(Data for the task begins)
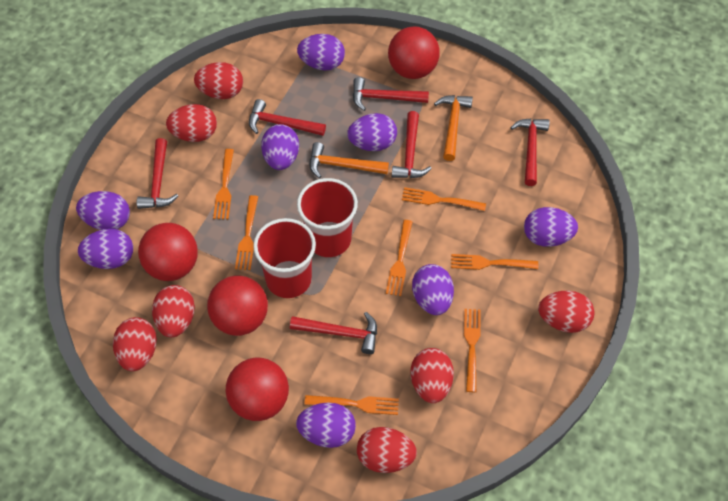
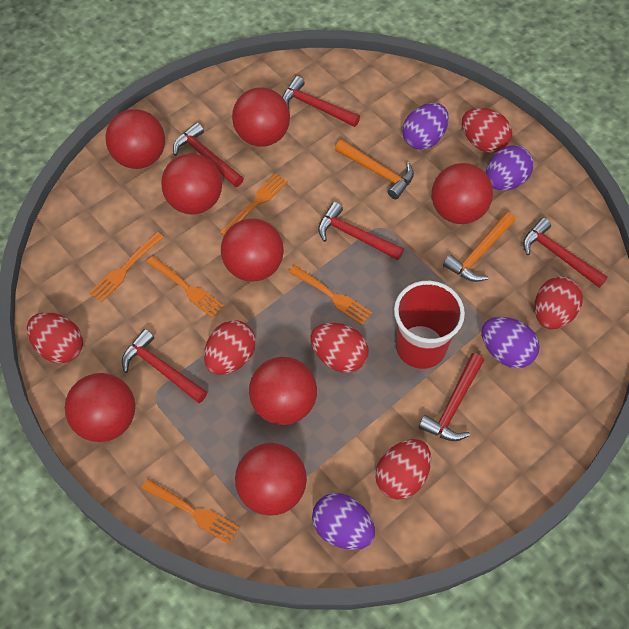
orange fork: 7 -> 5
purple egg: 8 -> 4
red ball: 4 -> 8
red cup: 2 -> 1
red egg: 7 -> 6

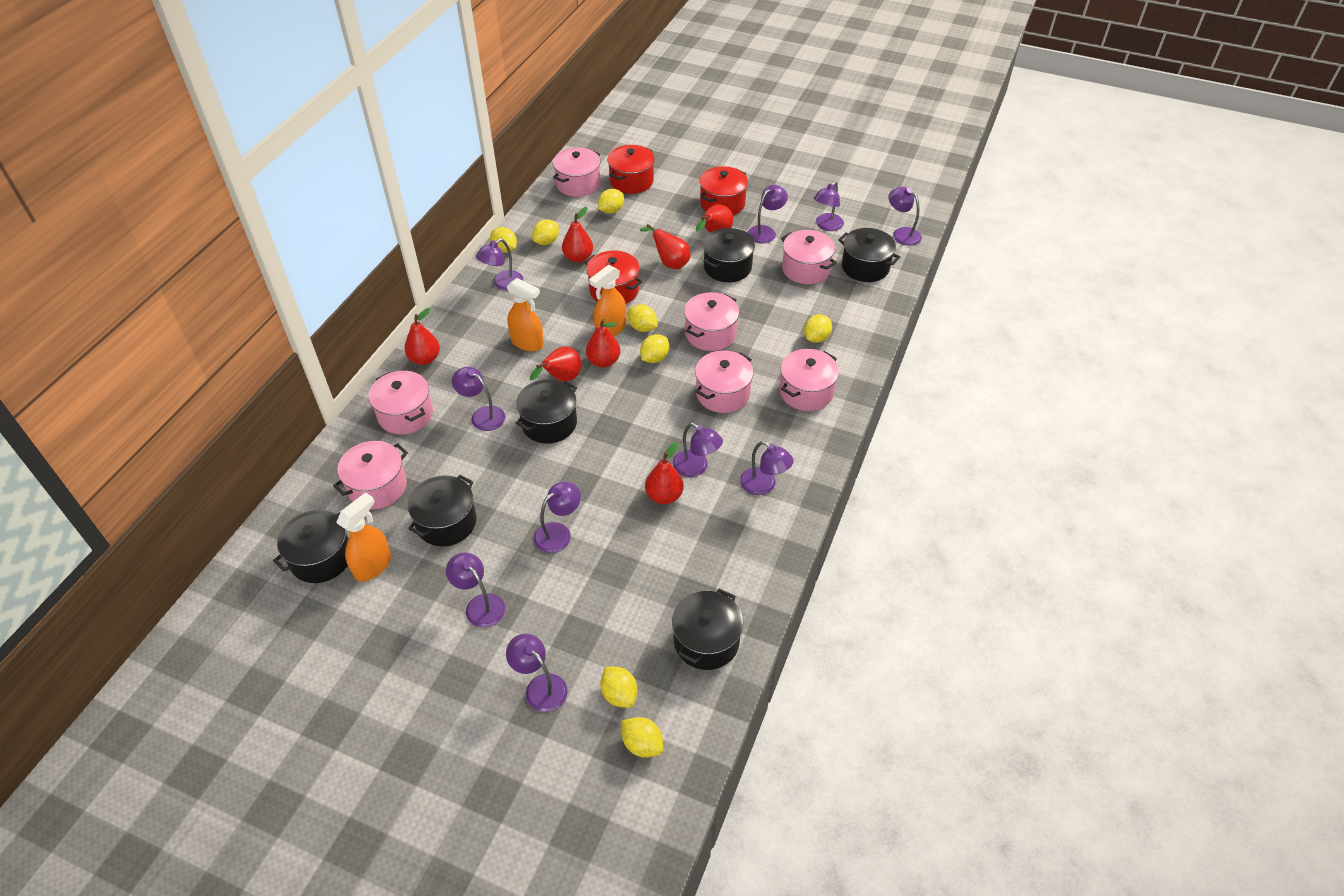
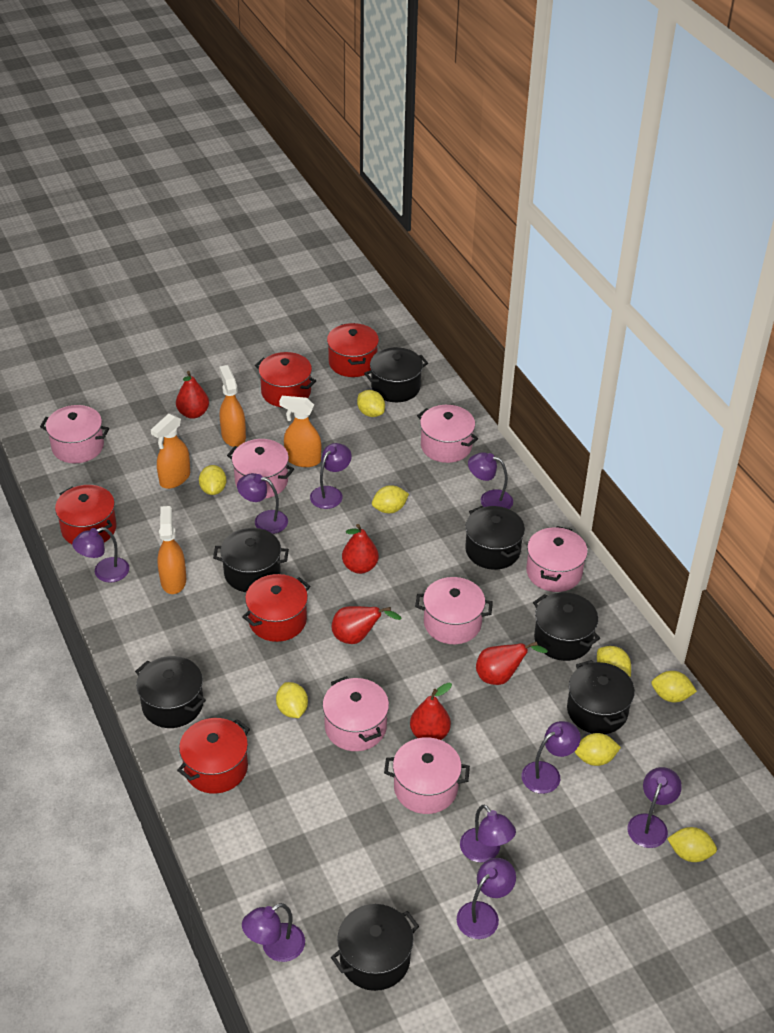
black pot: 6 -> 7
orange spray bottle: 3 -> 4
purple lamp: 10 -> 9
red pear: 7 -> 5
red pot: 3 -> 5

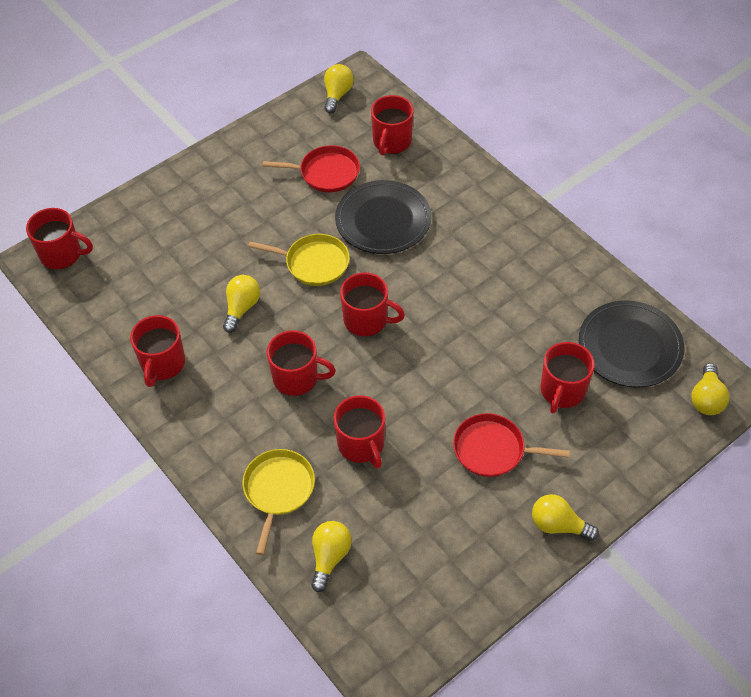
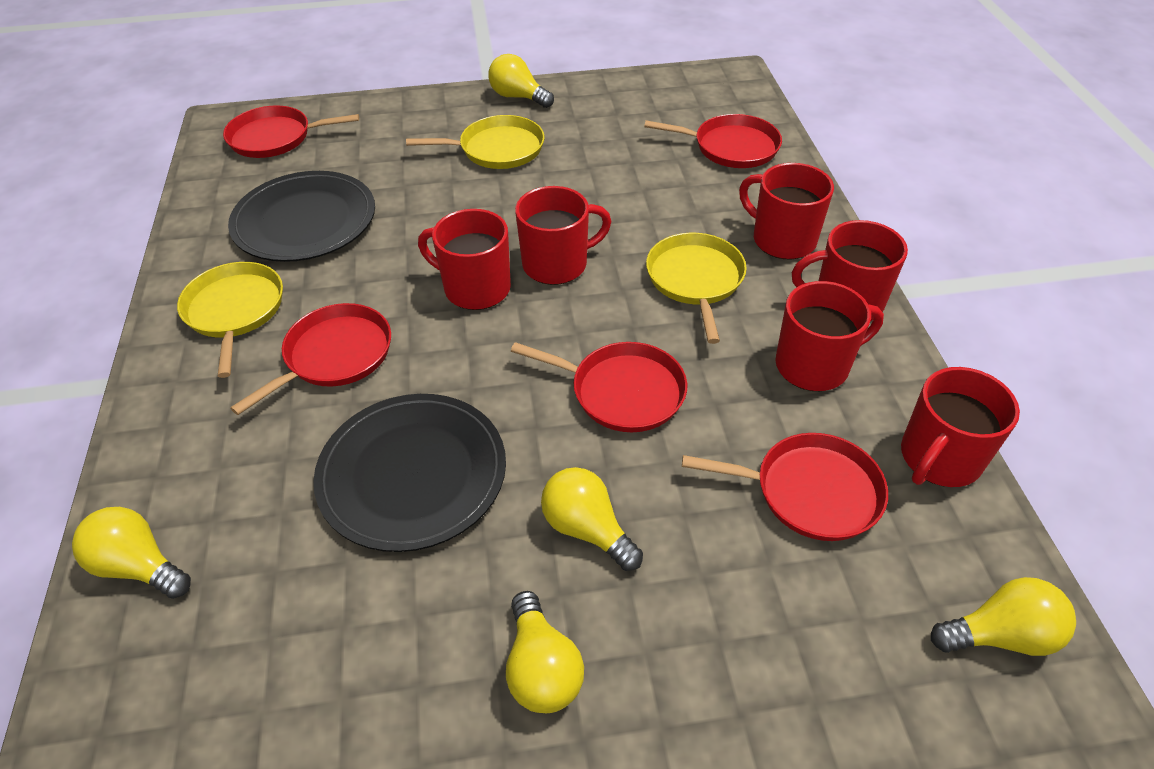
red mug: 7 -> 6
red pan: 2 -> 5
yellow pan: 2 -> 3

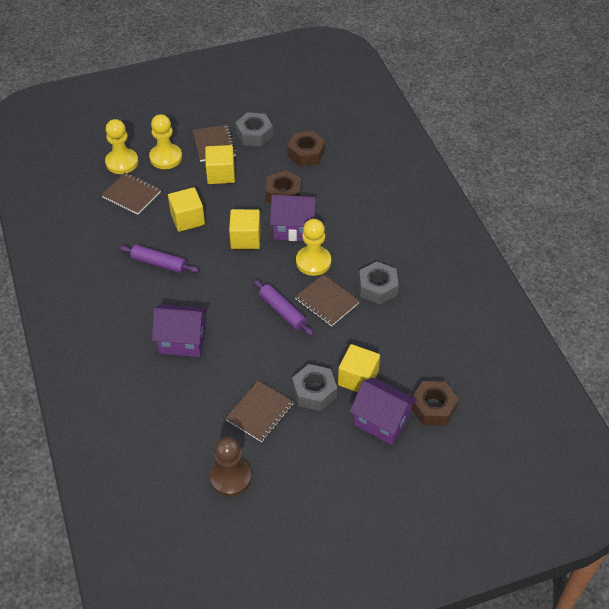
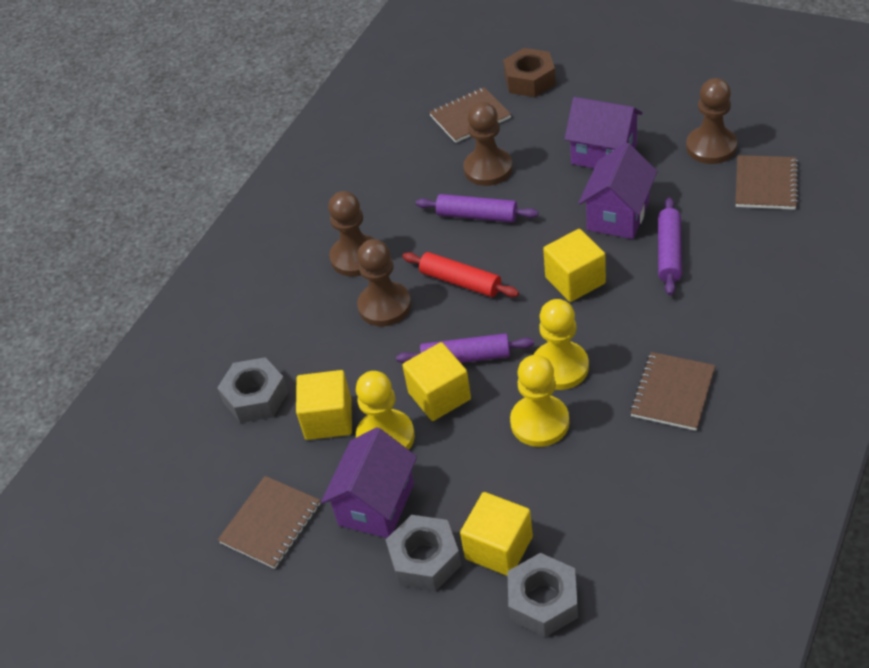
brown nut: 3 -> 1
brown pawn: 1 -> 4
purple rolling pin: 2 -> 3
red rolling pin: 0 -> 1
(Data for the task ends)
• Assigned task:
Hand back the data above exactly, with no images.

• Answer for the task:
orange fork: 7 -> 5
purple egg: 8 -> 4
red ball: 4 -> 8
red cup: 2 -> 1
red egg: 7 -> 6

black pot: 6 -> 7
orange spray bottle: 3 -> 4
purple lamp: 10 -> 9
red pear: 7 -> 5
red pot: 3 -> 5

red mug: 7 -> 6
red pan: 2 -> 5
yellow pan: 2 -> 3

brown nut: 3 -> 1
brown pawn: 1 -> 4
purple rolling pin: 2 -> 3
red rolling pin: 0 -> 1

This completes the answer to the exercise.